* **Your goal**
Would you print exactly the lines that begin the listing and continue through the line holding "replaced: pot de"? No pictures, please.

:::::

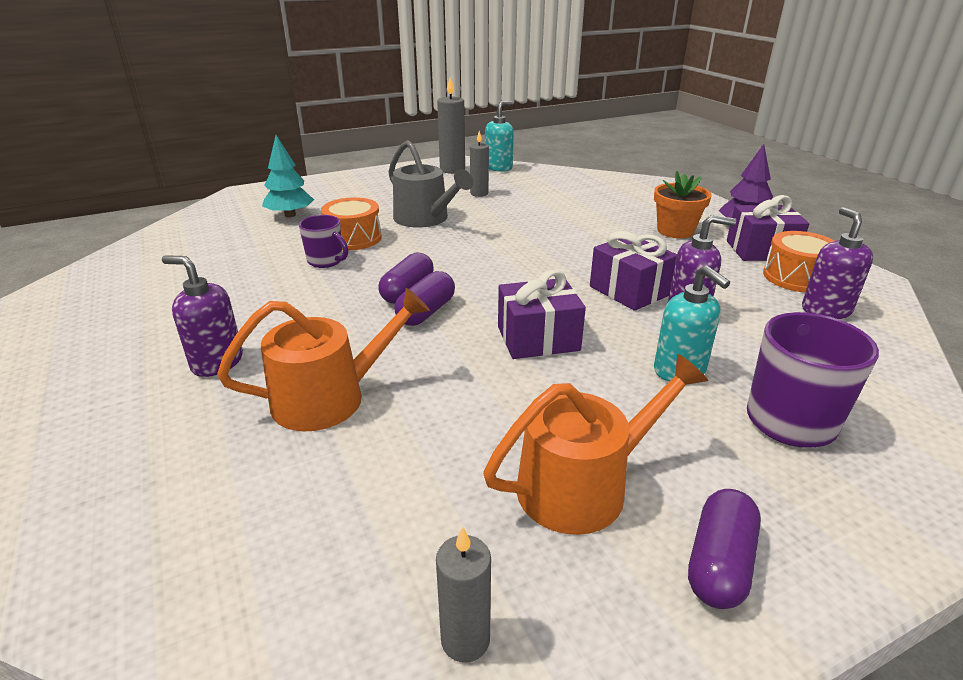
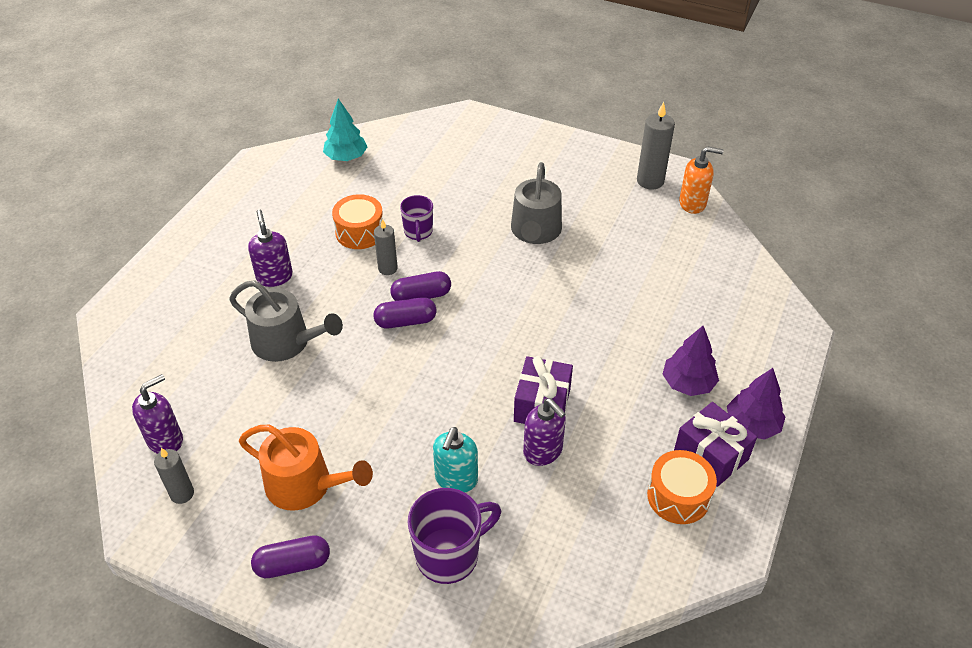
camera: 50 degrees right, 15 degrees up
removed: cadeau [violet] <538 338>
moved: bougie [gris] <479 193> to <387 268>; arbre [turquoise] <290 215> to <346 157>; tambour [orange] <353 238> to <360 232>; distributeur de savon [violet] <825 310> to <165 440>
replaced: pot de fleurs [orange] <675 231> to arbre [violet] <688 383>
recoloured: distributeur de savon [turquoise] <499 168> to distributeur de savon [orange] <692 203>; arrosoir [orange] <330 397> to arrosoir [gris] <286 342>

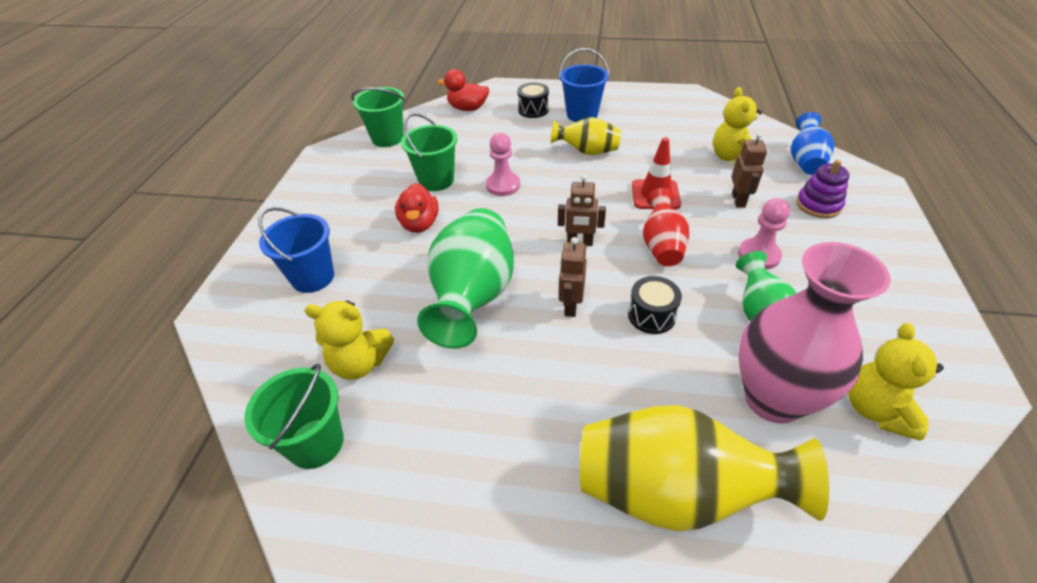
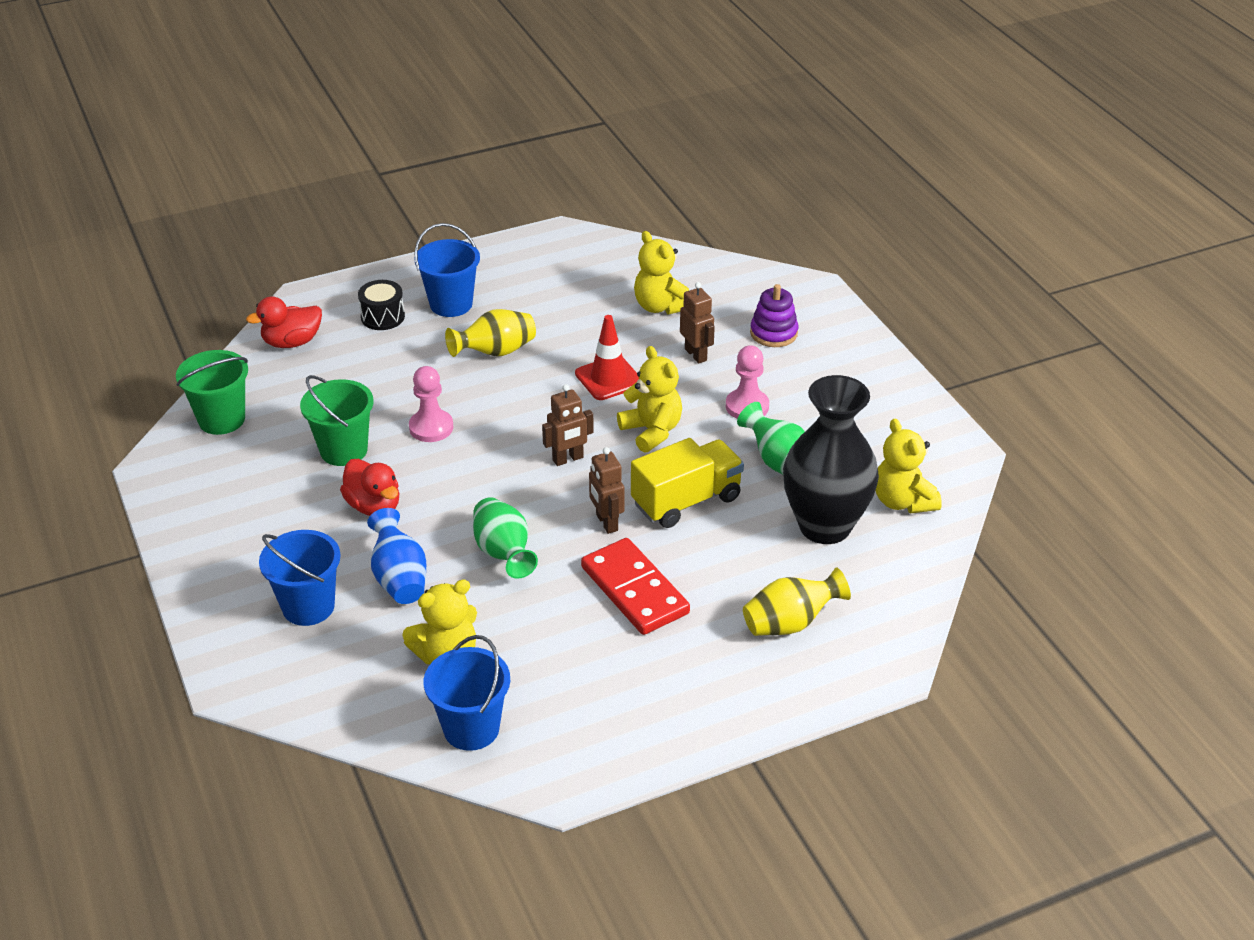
camera: 35 degrees left, 5 degrees down
added: domino [rouge] <634 590>
moved: vase [bleu] <805 161> to <399 578>
replaced: vase [rouge] <662 246> to ours en peluche [jaune] <652 431>; tambour [noir] <651 315> to camion [jaune] <686 501>
recoloured: vase [rose] <773 399> to vase [noir] <824 526>; seau [vert] <316 443> to seau [bleu] <471 728>
resized: vase [vert] <473 296> = <503 553> x0.57; vase [jaune] <674 492> = <790 623> x0.57

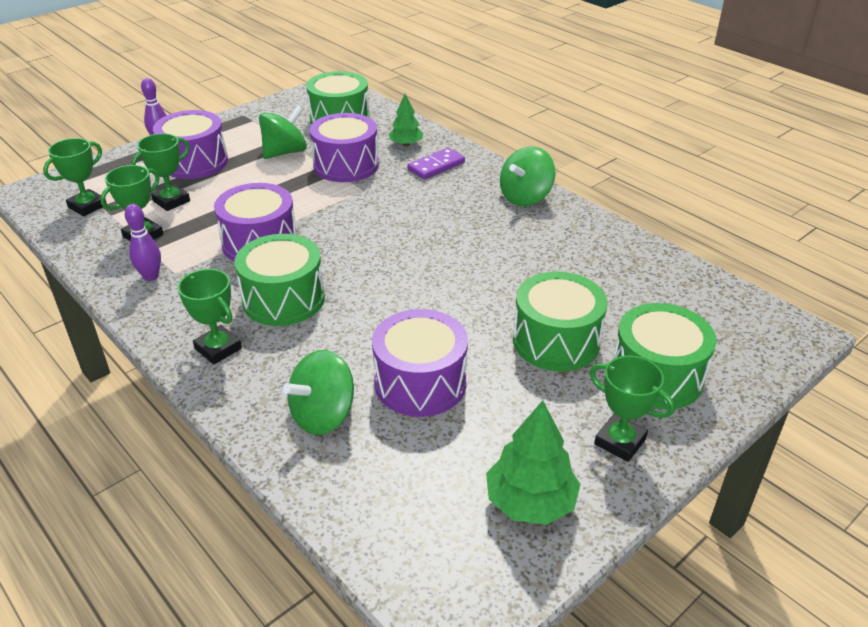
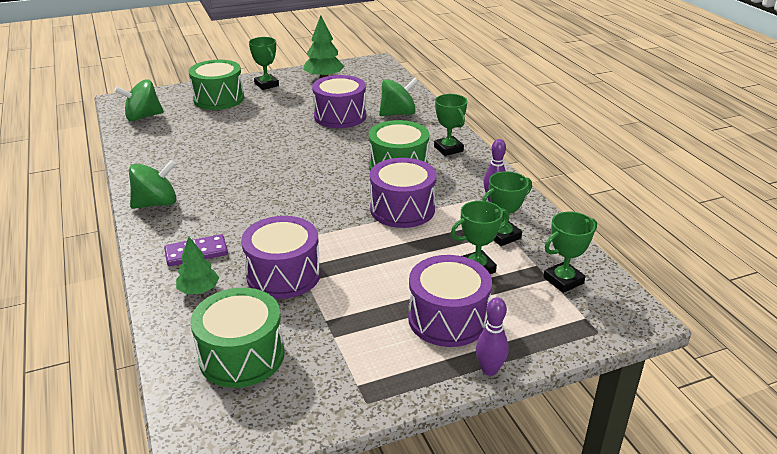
camera: 160 degrees left, 5 degrees down
removed: tambour [vert] <556 341>
moved: toupie [vert] <285 152> to <143 117>

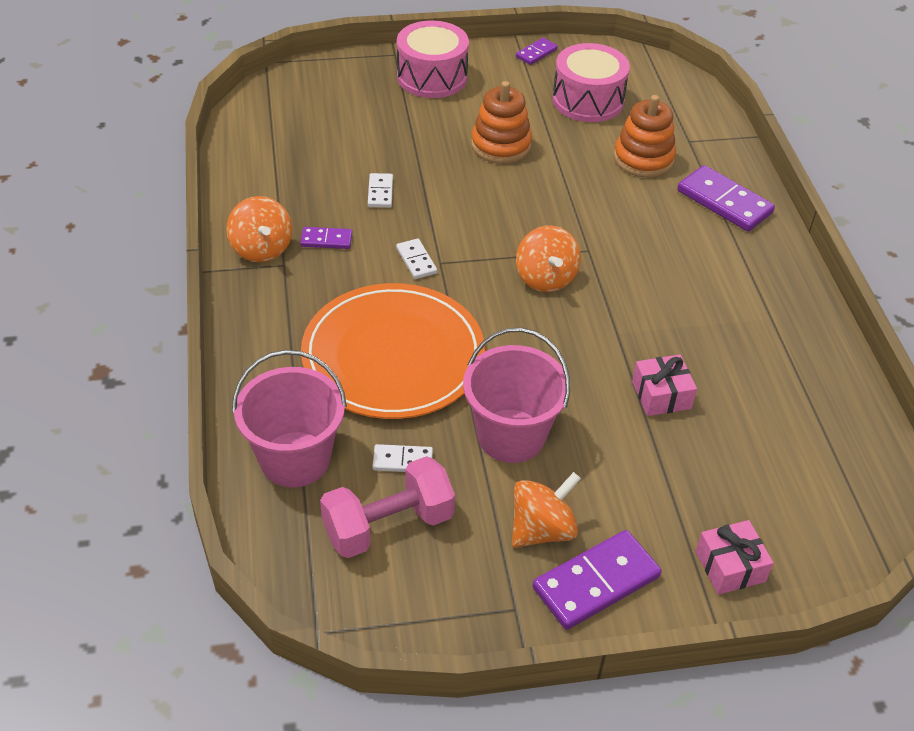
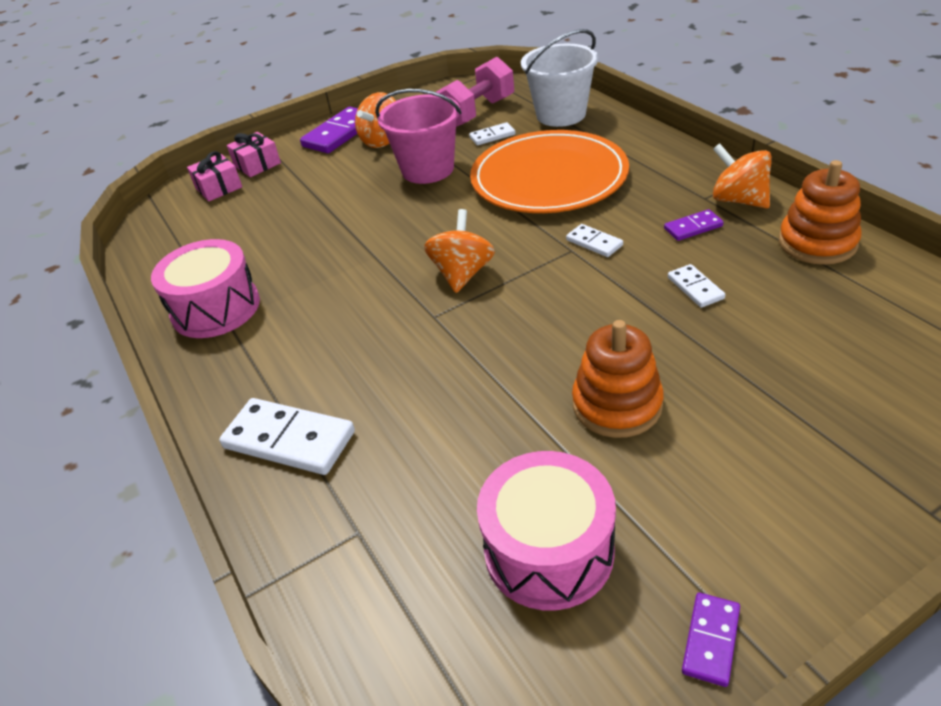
camera: 165 degrees right, 5 degrees down
moved: tambour [rose] <432 77> to <216 308>; jouet à empiler [orange] <643 159> to <817 243>; cadeau [rose] <661 395> to <218 187>
recoloured: domino [violet] <724 202> to domino [blanc] <289 440>; seau [rose] <295 459> to seau [blanc] <561 115>
turned: toupie [orange] <545 278> = <462 274> 45 degrees clockwise

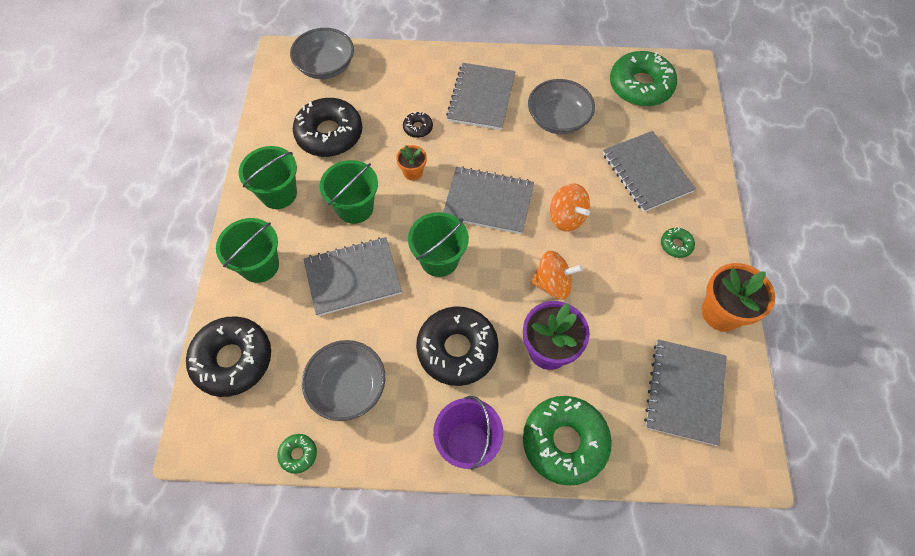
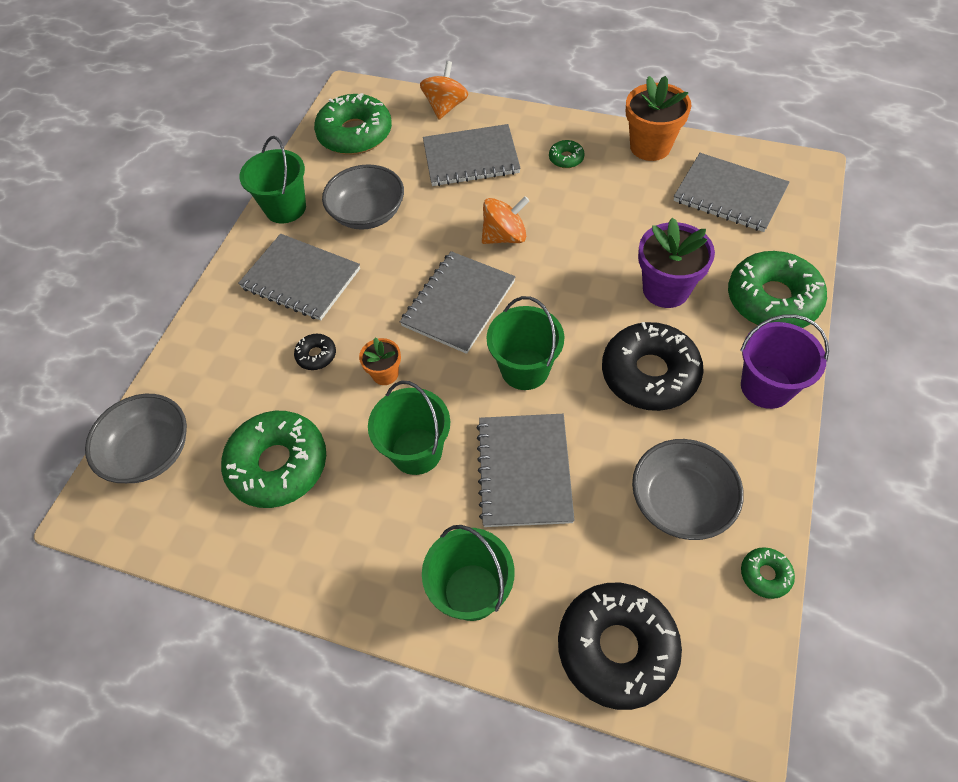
camera: 70 degrees left, 5 degrees down
moved: seau [vert] <278 194> to <285 208>; toupie [orange] <553 284> to <445 107>
recoloured: beignet [noir] <329 134> to beignet [vert] <278 465>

:::::

* **Answer for this exercise**
camera: 50 degrees right, 15 degrees up
removed: cadeau [violet] <538 338>
moved: bougie [gris] <479 193> to <387 268>; arbre [turquoise] <290 215> to <346 157>; tambour [orange] <353 238> to <360 232>; distributeur de savon [violet] <825 310> to <165 440>
replaced: pot de fleurs [orange] <675 231> to arbre [violet] <688 383>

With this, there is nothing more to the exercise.